## Start
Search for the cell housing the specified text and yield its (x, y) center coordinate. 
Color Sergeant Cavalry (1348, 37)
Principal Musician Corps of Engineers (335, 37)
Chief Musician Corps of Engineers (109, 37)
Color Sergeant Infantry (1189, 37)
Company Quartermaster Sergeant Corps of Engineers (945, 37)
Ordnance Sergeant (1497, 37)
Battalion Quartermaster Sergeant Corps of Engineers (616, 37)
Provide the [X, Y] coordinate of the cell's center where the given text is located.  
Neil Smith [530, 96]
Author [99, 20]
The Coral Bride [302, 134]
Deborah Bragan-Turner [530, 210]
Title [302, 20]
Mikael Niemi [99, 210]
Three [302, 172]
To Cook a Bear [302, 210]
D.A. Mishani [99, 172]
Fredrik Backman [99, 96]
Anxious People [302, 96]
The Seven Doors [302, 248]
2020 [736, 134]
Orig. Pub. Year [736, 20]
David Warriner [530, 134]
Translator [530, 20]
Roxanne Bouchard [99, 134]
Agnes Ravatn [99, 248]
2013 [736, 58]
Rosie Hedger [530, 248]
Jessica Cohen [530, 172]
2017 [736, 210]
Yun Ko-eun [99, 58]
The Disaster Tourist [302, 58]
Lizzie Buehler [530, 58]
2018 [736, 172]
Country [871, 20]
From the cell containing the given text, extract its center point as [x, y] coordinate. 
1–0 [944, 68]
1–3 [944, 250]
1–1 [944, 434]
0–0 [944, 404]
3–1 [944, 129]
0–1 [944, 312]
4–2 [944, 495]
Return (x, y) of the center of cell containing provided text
## End
Exercise brief. Reproduce all of the records above line for line, leaving every word, number and bracket unchanged.

Result.
Search for the cell housing the specified text and yield its (x, y) center coordinate. 
Color Sergeant Cavalry (1348, 37)
Principal Musician Corps of Engineers (335, 37)
Chief Musician Corps of Engineers (109, 37)
Color Sergeant Infantry (1189, 37)
Company Quartermaster Sergeant Corps of Engineers (945, 37)
Ordnance Sergeant (1497, 37)
Battalion Quartermaster Sergeant Corps of Engineers (616, 37)
Provide the [X, Y] coordinate of the cell's center where the given text is located.  
Neil Smith [530, 96]
Author [99, 20]
The Coral Bride [302, 134]
Deborah Bragan-Turner [530, 210]
Title [302, 20]
Mikael Niemi [99, 210]
Three [302, 172]
To Cook a Bear [302, 210]
D.A. Mishani [99, 172]
Fredrik Backman [99, 96]
Anxious People [302, 96]
The Seven Doors [302, 248]
2020 [736, 134]
Orig. Pub. Year [736, 20]
David Warriner [530, 134]
Translator [530, 20]
Roxanne Bouchard [99, 134]
Agnes Ravatn [99, 248]
2013 [736, 58]
Rosie Hedger [530, 248]
Jessica Cohen [530, 172]
2017 [736, 210]
Yun Ko-eun [99, 58]
The Disaster Tourist [302, 58]
Lizzie Buehler [530, 58]
2018 [736, 172]
Country [871, 20]
From the cell containing the given text, extract its center point as [x, y] coordinate. 
1–0 [944, 68]
1–3 [944, 250]
1–1 [944, 434]
0–0 [944, 404]
3–1 [944, 129]
0–1 [944, 312]
4–2 [944, 495]
Return (x, y) of the center of cell containing provided text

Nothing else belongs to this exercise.